- **Exercise goal**:
All of the listing, from first line to last, should be output exactly; the pictures stay out.

- **Provided data**:
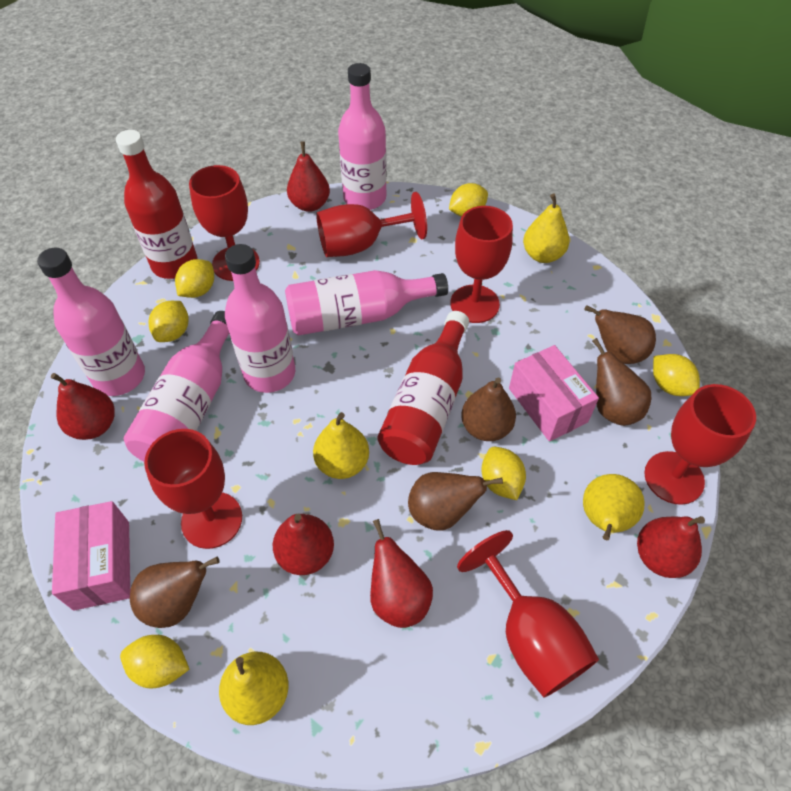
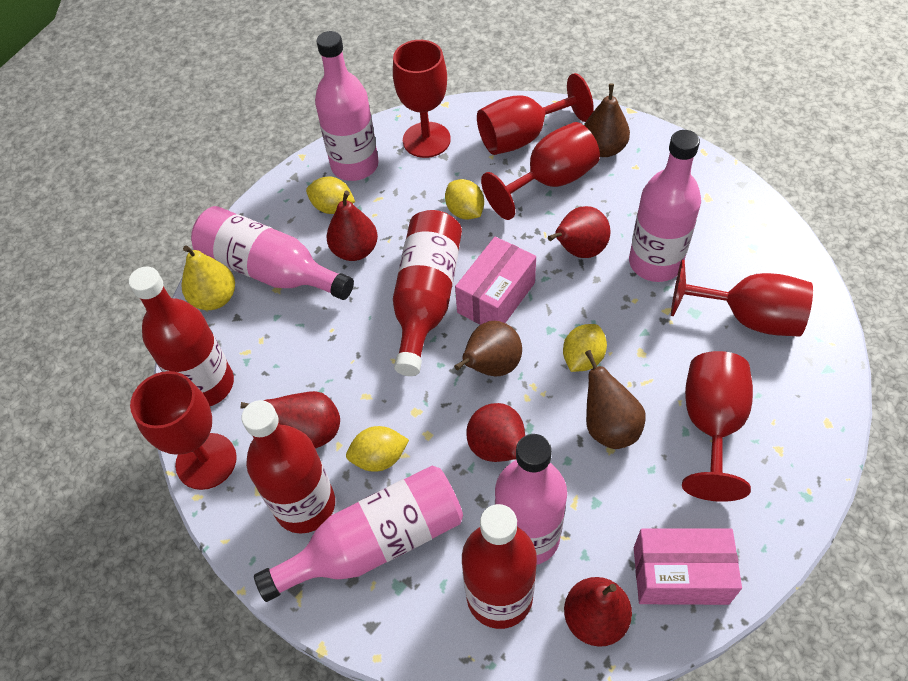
brown pear: 5 -> 3
red bottle: 2 -> 4
yellow lemon: 6 -> 4
yellow pear: 4 -> 1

- **Written answer**:
brown pear: 5 -> 3
red bottle: 2 -> 4
yellow lemon: 6 -> 4
yellow pear: 4 -> 1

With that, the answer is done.